(WHAT YOU WILL DO)
Among the entries, which lines carry the string "purple"? Copy every one.

(SOURCE DATA begins)

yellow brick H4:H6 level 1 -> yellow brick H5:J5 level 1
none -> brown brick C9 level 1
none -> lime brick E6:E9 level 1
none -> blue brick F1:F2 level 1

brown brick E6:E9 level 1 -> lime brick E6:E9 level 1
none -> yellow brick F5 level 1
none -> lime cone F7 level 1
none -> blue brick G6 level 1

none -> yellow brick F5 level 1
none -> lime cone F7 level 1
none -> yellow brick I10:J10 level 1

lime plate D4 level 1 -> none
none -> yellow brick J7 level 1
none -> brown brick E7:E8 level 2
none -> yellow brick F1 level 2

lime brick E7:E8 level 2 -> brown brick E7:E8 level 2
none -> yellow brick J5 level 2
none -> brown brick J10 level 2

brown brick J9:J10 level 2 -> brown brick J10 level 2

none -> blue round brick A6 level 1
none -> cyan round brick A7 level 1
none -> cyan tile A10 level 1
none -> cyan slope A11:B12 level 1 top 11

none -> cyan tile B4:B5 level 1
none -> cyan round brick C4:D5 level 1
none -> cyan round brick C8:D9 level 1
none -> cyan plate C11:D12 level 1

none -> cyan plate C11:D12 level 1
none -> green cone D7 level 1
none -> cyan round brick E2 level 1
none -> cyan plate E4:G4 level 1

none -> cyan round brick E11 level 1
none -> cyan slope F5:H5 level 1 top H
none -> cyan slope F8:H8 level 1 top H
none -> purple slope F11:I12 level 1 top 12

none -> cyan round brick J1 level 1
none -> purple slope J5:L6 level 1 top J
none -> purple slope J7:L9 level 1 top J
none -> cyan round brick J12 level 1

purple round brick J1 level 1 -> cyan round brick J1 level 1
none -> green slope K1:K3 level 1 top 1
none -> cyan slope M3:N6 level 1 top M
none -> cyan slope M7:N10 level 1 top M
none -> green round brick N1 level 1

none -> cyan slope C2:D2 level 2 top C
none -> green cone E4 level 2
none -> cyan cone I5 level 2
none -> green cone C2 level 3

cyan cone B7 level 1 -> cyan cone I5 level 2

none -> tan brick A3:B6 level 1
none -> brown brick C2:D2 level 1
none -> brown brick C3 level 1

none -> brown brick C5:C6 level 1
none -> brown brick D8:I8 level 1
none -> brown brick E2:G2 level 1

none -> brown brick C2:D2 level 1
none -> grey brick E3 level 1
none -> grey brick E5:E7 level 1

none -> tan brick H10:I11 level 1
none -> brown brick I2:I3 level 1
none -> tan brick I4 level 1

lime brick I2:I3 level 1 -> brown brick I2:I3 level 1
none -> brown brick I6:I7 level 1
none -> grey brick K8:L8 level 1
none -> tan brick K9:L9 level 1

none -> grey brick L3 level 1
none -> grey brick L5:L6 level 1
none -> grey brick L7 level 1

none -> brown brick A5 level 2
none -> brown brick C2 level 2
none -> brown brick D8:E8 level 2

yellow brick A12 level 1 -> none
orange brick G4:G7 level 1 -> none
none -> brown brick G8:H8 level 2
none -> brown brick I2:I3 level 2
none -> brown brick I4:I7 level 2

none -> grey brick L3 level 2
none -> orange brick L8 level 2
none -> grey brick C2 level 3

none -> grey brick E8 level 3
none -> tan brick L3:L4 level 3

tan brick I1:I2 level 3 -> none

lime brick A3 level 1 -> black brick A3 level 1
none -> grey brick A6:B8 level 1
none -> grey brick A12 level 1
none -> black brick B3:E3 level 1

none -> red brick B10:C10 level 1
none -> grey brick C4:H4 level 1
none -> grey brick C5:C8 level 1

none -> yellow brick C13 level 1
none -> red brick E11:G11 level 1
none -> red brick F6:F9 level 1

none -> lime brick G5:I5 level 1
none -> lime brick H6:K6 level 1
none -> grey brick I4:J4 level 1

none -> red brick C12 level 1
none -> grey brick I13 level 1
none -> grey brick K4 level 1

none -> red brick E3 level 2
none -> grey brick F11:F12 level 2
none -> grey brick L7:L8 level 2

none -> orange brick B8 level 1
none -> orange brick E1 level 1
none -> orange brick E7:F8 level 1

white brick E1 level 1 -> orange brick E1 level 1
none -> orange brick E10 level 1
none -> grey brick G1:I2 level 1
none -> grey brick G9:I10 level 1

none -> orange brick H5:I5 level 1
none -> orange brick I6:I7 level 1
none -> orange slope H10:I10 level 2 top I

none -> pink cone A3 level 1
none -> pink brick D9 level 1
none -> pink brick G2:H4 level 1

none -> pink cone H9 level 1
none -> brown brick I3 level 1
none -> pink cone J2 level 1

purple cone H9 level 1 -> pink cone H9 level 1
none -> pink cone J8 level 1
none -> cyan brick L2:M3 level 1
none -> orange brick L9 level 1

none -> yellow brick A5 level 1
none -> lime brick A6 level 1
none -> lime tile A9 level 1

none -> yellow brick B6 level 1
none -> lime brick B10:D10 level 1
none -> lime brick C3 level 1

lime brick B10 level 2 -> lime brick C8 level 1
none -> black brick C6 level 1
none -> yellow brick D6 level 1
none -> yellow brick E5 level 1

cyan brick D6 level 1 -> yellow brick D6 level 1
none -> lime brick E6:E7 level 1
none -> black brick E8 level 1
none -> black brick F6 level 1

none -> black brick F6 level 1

(SOURCE DATA ends)

(TASK RESULT)
none -> purple slope F11:I12 level 1 top 12
none -> purple slope J5:L6 level 1 top J
none -> purple slope J7:L9 level 1 top J
purple round brick J1 level 1 -> cyan round brick J1 level 1
purple cone H9 level 1 -> pink cone H9 level 1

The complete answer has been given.